▶ **Exercise description**: For the word "ebony", search the records and show each line in which it occurs.

▶ **Exercise material**:
--------

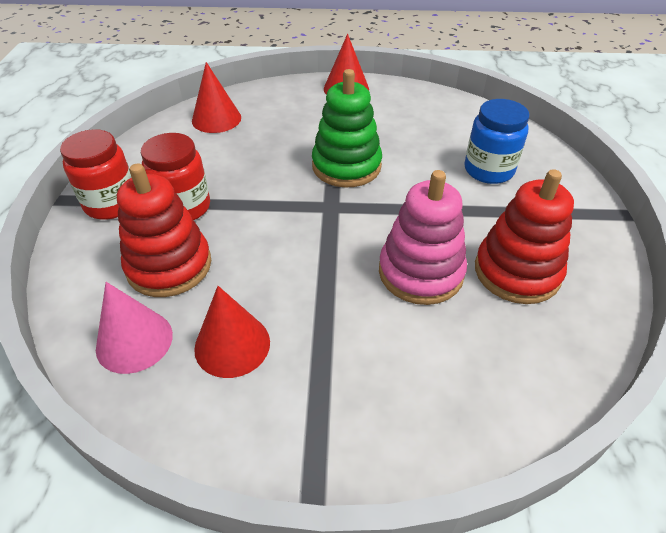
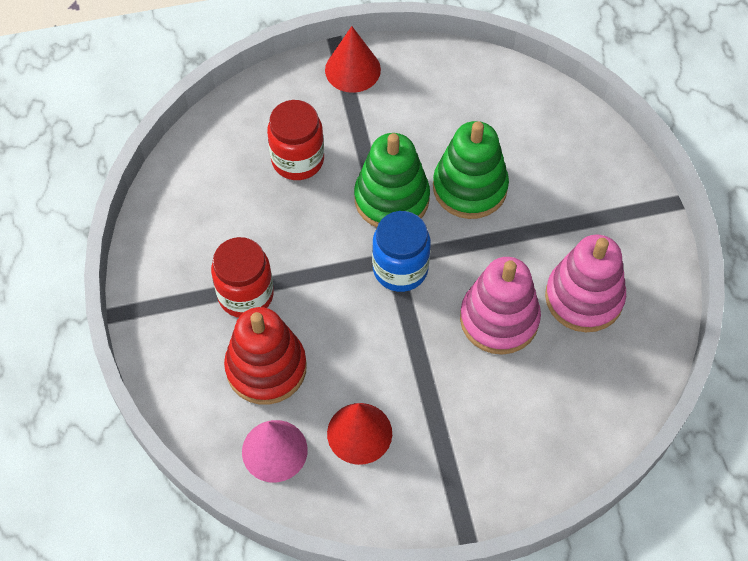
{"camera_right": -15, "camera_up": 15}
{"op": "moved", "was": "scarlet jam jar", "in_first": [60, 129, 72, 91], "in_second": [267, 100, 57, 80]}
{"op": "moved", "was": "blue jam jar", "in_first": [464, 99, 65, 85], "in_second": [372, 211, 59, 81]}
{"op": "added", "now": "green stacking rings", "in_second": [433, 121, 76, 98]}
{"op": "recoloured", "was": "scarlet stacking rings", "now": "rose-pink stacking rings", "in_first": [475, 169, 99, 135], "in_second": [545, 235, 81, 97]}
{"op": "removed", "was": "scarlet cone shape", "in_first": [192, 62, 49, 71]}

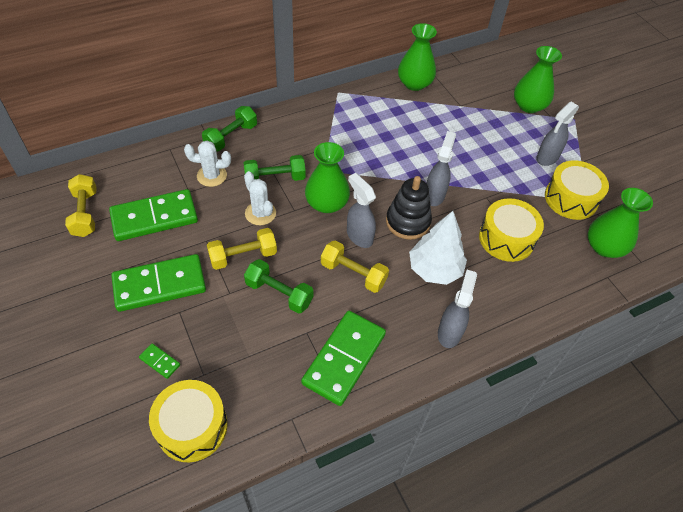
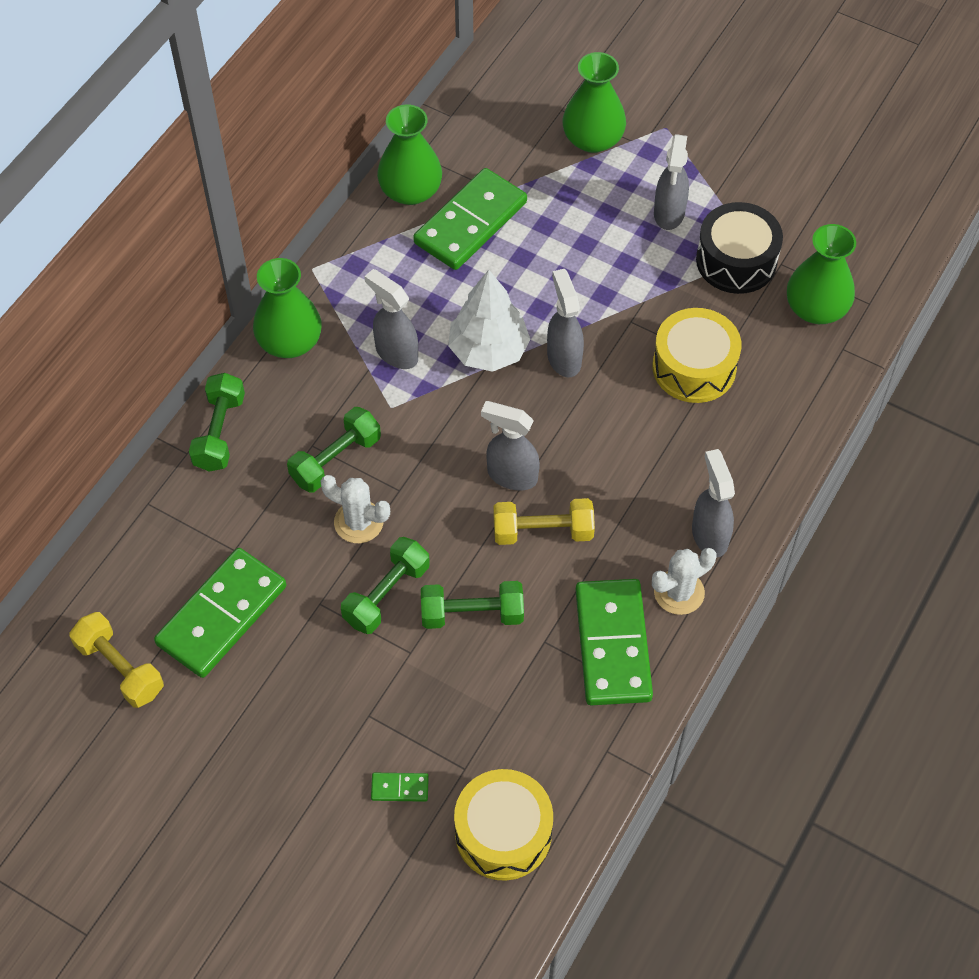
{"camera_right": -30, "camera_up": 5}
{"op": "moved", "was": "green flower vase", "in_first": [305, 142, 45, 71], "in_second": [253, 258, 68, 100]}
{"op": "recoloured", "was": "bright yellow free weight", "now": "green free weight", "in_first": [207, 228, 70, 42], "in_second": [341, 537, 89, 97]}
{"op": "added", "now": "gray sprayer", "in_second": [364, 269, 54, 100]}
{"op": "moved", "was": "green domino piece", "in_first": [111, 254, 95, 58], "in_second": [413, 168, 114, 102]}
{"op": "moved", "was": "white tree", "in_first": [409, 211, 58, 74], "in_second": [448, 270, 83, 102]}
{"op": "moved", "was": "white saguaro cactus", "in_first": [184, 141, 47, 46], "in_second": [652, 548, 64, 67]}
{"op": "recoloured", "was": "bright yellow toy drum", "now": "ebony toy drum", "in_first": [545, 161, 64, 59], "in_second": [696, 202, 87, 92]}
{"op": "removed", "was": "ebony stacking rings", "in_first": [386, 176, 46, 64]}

--------

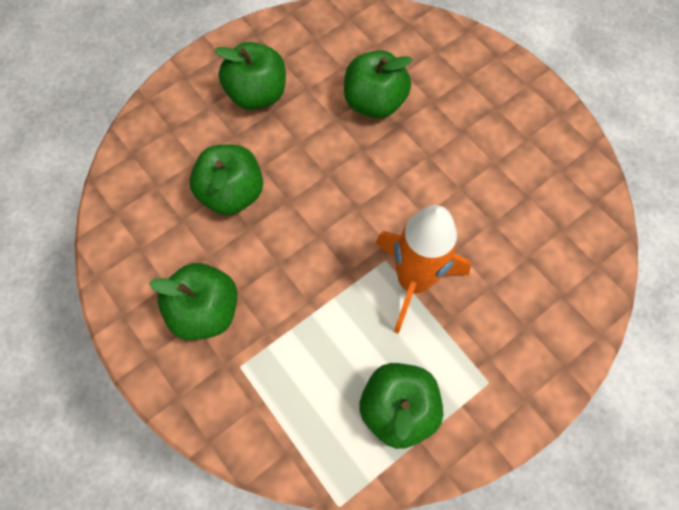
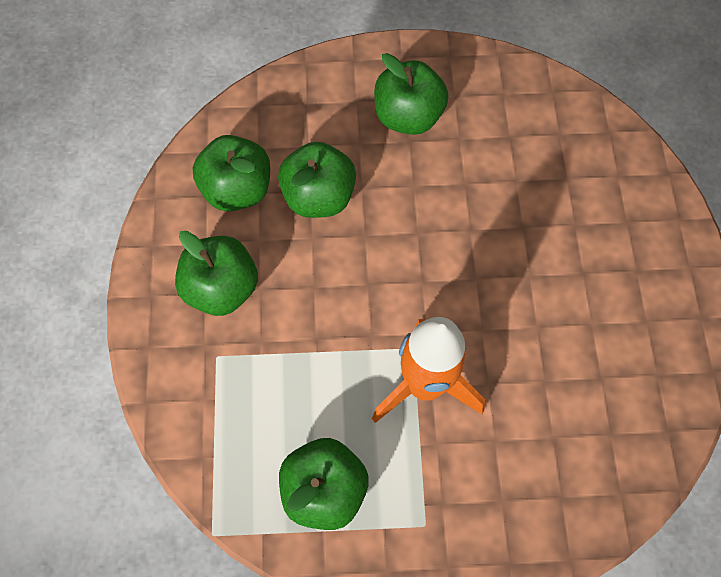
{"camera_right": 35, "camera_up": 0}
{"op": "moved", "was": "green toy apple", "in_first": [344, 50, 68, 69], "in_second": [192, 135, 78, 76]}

--------

▶ **Answer section**:
{"op": "recoloured", "was": "bright yellow toy drum", "now": "ebony toy drum", "in_first": [545, 161, 64, 59], "in_second": [696, 202, 87, 92]}
{"op": "removed", "was": "ebony stacking rings", "in_first": [386, 176, 46, 64]}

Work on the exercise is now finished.